:: What the task asks ::
Please reply with one number only: how many lines in the entries below contain the string "black".

:: Input for this task ::
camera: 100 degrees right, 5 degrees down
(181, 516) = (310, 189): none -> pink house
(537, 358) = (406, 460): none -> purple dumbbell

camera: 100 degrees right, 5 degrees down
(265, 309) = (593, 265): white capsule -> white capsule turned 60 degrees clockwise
* * *
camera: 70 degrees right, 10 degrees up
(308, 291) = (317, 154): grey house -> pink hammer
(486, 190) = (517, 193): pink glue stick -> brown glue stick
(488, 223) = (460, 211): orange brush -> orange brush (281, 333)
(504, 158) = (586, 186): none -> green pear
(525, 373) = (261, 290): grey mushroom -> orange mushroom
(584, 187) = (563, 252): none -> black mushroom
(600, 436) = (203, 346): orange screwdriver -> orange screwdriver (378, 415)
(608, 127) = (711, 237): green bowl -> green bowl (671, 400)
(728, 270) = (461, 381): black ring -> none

:: Output below ::
2